● DIRECTIONS
Return exactly the lines below, starting with the one that has "(181, 472) = (185, 335): pink" and going on through the one that has "(227, 399) = (307, 344): grey".

● DATASET EXCERPTS
BEGIN

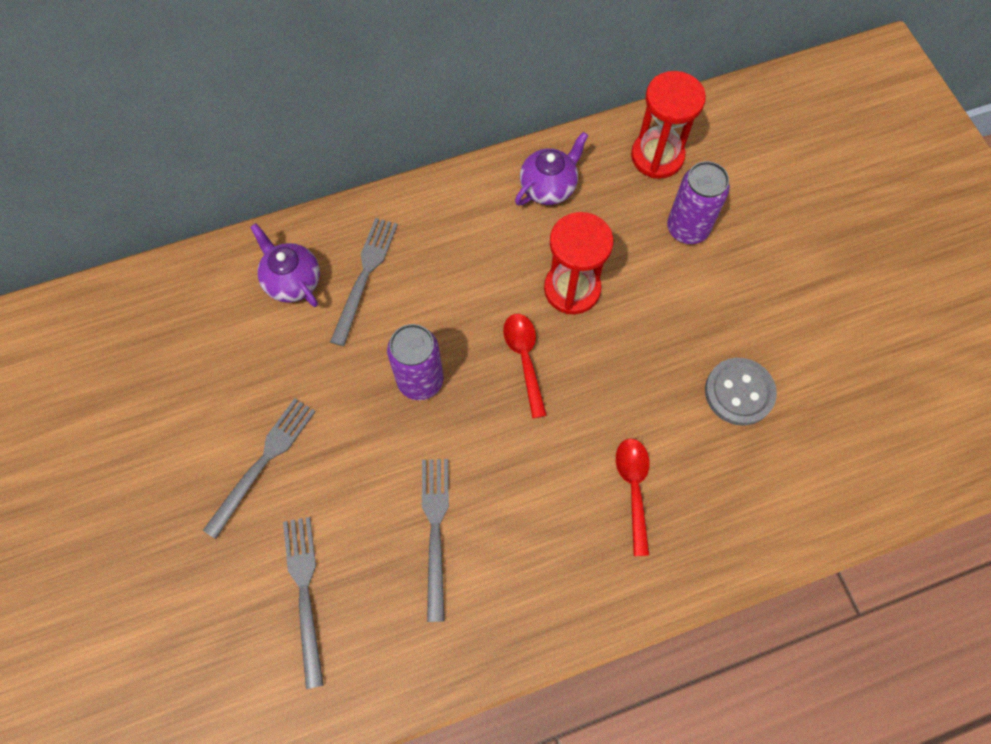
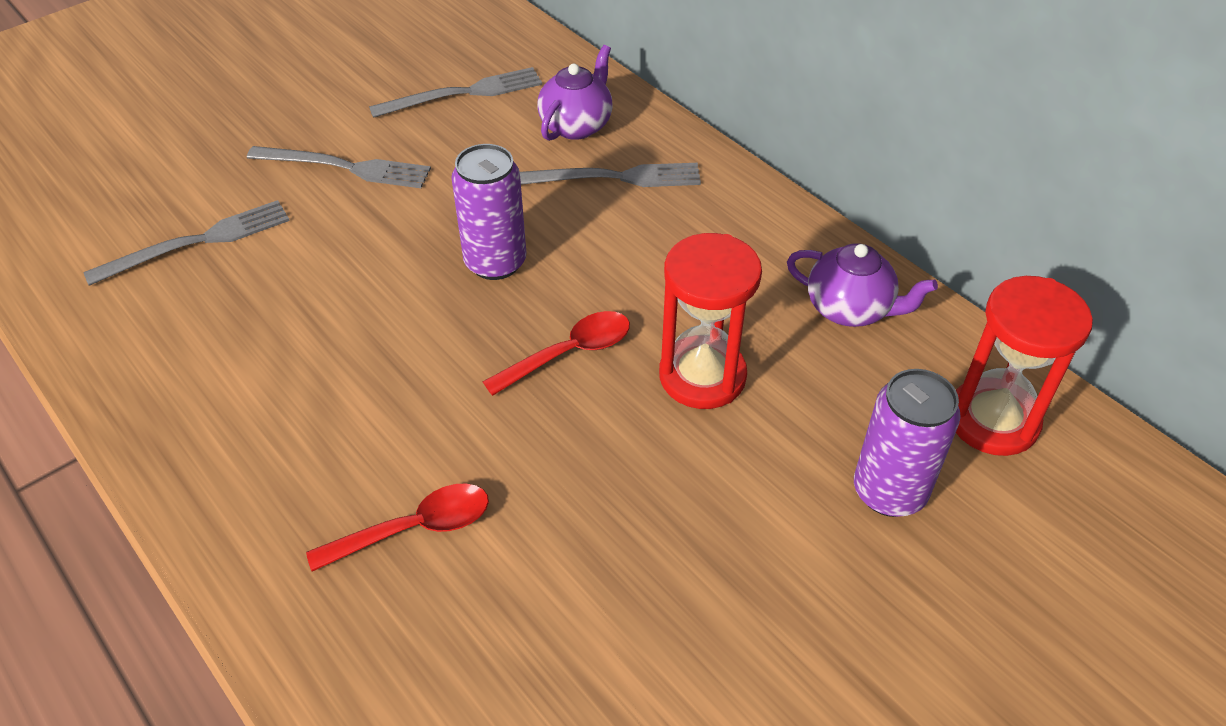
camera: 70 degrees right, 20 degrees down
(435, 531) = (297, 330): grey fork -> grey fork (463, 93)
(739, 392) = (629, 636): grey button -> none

END
BEGIN

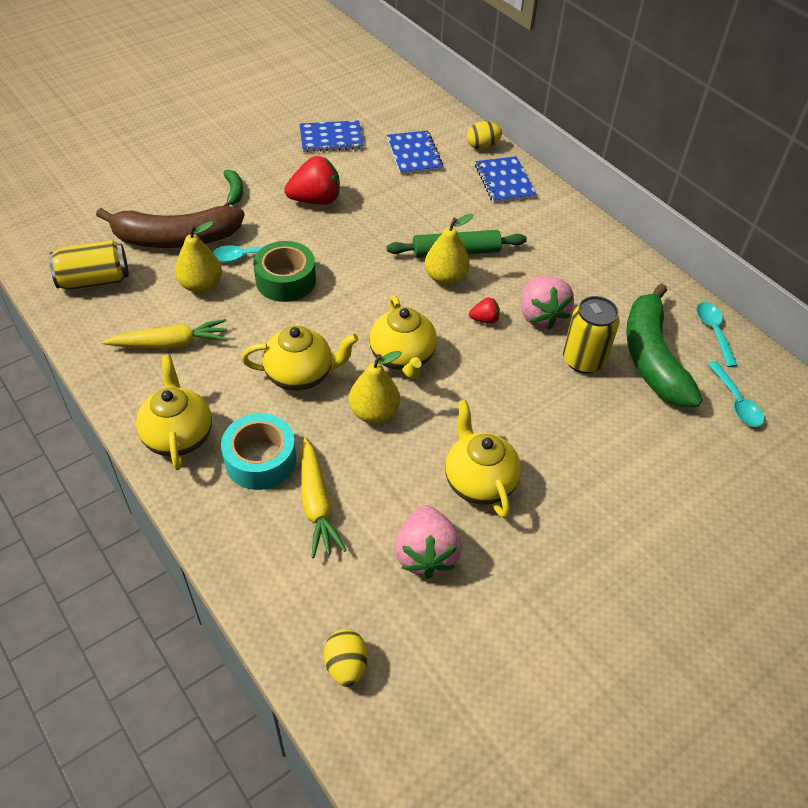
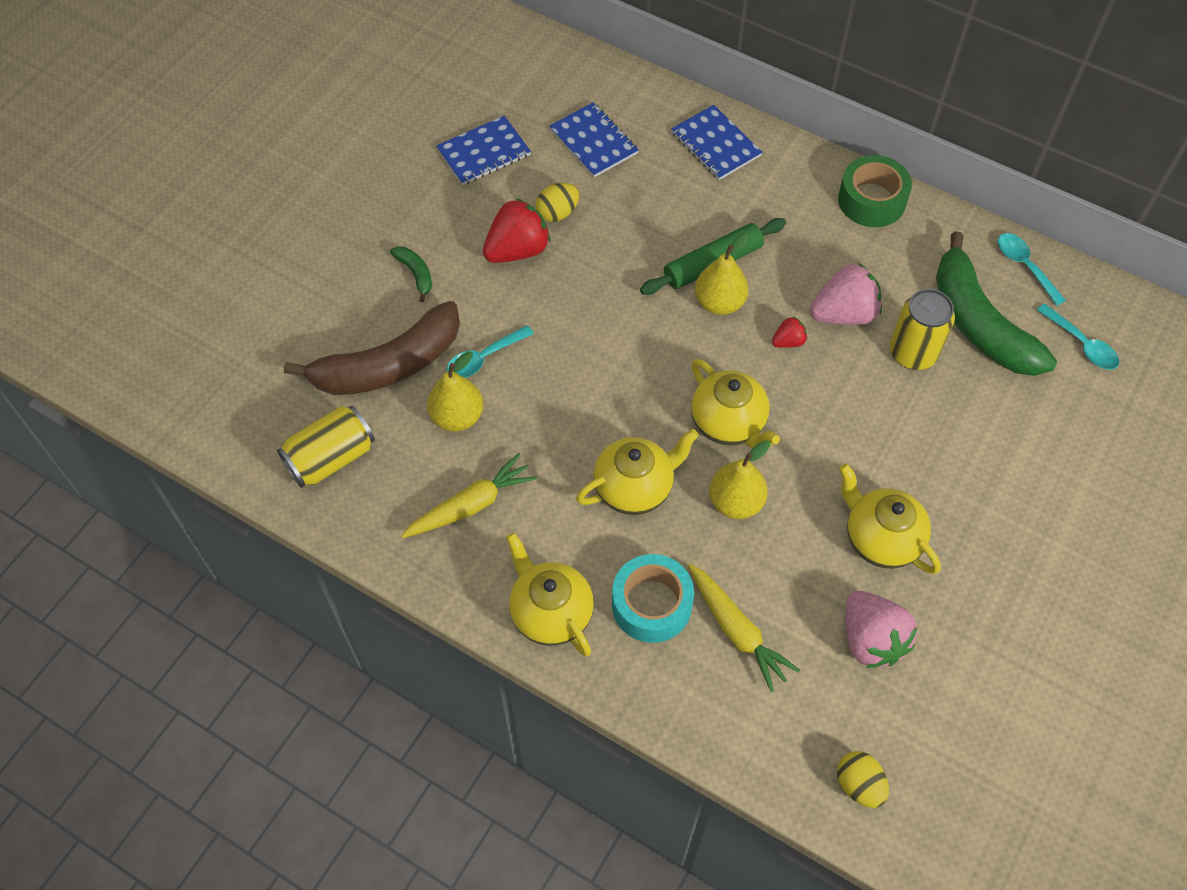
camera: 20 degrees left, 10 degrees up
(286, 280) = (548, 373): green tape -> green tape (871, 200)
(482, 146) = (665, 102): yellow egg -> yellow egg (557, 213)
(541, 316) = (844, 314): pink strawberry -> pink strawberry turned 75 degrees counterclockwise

END
BEGIN

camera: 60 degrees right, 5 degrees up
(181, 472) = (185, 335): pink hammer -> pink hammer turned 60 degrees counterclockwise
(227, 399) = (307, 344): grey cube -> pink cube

END

● TASK RESPONSE
(181, 472) = (185, 335): pink hammer -> pink hammer turned 60 degrees counterclockwise
(227, 399) = (307, 344): grey cube -> pink cube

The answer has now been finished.